*** Study material ***

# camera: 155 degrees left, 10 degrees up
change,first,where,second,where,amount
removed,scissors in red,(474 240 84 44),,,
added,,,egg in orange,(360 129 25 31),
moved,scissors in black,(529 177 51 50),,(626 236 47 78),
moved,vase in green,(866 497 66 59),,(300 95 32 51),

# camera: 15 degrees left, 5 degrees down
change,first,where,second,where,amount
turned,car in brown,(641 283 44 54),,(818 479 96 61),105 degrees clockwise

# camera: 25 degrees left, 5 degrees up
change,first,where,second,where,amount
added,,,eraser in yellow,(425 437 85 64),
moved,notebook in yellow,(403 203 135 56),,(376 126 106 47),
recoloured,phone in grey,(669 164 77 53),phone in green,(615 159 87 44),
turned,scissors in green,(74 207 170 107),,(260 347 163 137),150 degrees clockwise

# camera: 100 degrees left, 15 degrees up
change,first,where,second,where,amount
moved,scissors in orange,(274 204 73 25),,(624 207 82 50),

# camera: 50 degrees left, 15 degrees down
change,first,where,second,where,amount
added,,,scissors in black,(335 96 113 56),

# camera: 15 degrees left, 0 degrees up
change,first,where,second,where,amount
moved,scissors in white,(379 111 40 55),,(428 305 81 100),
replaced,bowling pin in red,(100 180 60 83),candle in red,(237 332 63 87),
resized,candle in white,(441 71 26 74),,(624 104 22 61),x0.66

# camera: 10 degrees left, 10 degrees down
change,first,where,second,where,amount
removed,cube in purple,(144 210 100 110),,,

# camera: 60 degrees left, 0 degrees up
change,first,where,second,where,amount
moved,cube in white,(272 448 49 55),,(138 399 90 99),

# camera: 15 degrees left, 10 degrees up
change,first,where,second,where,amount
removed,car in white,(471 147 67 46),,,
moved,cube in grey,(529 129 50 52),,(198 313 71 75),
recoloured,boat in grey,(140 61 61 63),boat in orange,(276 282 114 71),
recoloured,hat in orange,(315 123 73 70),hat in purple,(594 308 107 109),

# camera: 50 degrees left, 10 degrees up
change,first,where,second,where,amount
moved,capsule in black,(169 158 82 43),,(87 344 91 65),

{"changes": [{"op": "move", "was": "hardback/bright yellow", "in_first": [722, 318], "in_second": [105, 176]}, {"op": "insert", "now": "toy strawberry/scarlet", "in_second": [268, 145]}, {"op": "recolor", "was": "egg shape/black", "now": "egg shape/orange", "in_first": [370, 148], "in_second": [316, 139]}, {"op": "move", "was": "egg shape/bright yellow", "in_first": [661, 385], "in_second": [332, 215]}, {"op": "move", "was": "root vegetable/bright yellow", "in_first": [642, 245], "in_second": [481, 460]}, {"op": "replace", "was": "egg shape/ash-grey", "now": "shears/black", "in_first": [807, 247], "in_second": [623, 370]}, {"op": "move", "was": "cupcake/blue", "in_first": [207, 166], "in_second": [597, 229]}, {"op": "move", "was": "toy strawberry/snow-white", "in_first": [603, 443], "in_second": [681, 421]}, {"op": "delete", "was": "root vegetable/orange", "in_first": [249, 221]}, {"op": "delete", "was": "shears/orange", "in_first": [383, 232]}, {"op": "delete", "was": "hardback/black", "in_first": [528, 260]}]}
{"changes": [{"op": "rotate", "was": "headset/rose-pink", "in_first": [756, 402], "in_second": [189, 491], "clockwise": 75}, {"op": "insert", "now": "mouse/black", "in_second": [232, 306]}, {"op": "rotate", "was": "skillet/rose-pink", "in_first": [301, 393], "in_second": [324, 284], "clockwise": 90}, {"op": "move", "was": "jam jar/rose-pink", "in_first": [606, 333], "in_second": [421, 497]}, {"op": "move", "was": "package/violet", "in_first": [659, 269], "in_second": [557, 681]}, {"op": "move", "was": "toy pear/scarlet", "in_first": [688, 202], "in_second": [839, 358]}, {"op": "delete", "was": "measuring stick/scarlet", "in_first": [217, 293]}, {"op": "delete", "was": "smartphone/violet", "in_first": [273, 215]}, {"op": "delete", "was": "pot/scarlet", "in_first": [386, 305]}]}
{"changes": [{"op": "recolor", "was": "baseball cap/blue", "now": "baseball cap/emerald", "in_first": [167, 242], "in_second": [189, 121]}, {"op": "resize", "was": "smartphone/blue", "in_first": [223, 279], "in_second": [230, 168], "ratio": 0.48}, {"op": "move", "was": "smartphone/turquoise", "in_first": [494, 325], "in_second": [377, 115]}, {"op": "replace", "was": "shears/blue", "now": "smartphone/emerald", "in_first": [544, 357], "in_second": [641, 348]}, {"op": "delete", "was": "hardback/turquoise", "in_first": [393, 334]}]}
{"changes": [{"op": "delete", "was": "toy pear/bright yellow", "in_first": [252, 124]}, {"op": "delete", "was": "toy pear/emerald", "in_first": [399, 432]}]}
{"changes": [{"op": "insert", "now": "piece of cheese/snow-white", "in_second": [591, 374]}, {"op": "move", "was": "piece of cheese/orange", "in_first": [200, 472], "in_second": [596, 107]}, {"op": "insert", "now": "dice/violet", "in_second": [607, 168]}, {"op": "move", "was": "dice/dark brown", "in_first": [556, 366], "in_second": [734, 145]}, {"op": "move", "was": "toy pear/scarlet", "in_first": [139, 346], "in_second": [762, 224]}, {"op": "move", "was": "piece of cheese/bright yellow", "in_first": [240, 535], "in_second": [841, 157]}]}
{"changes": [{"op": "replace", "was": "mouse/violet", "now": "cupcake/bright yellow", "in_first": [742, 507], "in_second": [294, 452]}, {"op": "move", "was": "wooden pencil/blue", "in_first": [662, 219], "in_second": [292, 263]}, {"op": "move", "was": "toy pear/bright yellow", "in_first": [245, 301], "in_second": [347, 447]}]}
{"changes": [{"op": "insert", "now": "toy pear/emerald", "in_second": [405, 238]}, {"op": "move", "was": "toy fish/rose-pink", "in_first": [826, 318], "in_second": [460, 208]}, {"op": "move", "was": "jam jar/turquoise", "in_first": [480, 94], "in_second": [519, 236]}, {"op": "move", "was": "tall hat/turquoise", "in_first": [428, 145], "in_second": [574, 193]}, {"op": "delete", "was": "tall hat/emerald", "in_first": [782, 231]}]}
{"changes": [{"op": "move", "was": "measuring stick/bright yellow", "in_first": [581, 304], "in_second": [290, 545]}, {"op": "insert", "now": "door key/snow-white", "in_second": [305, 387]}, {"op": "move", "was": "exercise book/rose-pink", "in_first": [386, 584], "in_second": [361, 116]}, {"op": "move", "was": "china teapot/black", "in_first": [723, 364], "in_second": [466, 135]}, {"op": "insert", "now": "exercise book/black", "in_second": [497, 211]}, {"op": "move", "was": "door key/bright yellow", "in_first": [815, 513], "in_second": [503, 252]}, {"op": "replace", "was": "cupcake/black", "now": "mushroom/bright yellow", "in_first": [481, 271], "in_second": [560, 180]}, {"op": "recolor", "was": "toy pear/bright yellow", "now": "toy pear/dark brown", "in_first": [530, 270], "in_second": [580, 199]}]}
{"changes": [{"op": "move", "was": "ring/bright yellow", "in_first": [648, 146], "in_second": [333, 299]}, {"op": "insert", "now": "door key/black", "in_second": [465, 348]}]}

***

* [Exercise brief]: Once you find the line with "removed,scissors in red,(474" above, print it and every line after it up to and including the line with "moved,scissors in black,(529", exactly as written and nothing else.

* [Answer space]:
removed,scissors in red,(474 240 84 44),,,
added,,,egg in orange,(360 129 25 31),
moved,scissors in black,(529 177 51 50),,(626 236 47 78),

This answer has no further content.